-- Material to process follows --

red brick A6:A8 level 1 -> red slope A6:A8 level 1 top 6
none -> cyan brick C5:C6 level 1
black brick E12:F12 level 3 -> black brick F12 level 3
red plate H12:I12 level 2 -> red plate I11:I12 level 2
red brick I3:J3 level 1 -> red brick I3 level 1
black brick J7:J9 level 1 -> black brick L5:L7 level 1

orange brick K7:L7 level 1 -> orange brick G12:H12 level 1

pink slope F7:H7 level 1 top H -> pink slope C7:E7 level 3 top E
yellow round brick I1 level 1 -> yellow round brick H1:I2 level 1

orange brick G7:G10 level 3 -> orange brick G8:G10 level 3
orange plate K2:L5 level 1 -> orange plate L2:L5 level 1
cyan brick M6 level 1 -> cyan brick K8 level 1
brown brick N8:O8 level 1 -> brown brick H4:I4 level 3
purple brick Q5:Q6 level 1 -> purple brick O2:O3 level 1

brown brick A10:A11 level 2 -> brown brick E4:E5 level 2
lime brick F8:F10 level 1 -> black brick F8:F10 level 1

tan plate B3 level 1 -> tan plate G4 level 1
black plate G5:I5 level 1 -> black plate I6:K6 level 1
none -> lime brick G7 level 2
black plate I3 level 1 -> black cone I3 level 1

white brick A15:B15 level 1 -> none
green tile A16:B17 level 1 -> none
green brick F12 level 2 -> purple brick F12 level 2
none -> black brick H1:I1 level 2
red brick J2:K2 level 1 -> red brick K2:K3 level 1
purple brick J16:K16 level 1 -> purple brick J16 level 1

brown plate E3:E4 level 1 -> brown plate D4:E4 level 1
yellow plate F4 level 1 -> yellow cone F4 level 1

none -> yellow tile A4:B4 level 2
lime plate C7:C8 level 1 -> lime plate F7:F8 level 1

-- Material to process concluded --

Each line from the one containing "purple brick Q5:Q6" to the end of the entries above should be copied exactly, and no other line.

→ **Output for this exercise**
purple brick Q5:Q6 level 1 -> purple brick O2:O3 level 1

brown brick A10:A11 level 2 -> brown brick E4:E5 level 2
lime brick F8:F10 level 1 -> black brick F8:F10 level 1

tan plate B3 level 1 -> tan plate G4 level 1
black plate G5:I5 level 1 -> black plate I6:K6 level 1
none -> lime brick G7 level 2
black plate I3 level 1 -> black cone I3 level 1

white brick A15:B15 level 1 -> none
green tile A16:B17 level 1 -> none
green brick F12 level 2 -> purple brick F12 level 2
none -> black brick H1:I1 level 2
red brick J2:K2 level 1 -> red brick K2:K3 level 1
purple brick J16:K16 level 1 -> purple brick J16 level 1

brown plate E3:E4 level 1 -> brown plate D4:E4 level 1
yellow plate F4 level 1 -> yellow cone F4 level 1

none -> yellow tile A4:B4 level 2
lime plate C7:C8 level 1 -> lime plate F7:F8 level 1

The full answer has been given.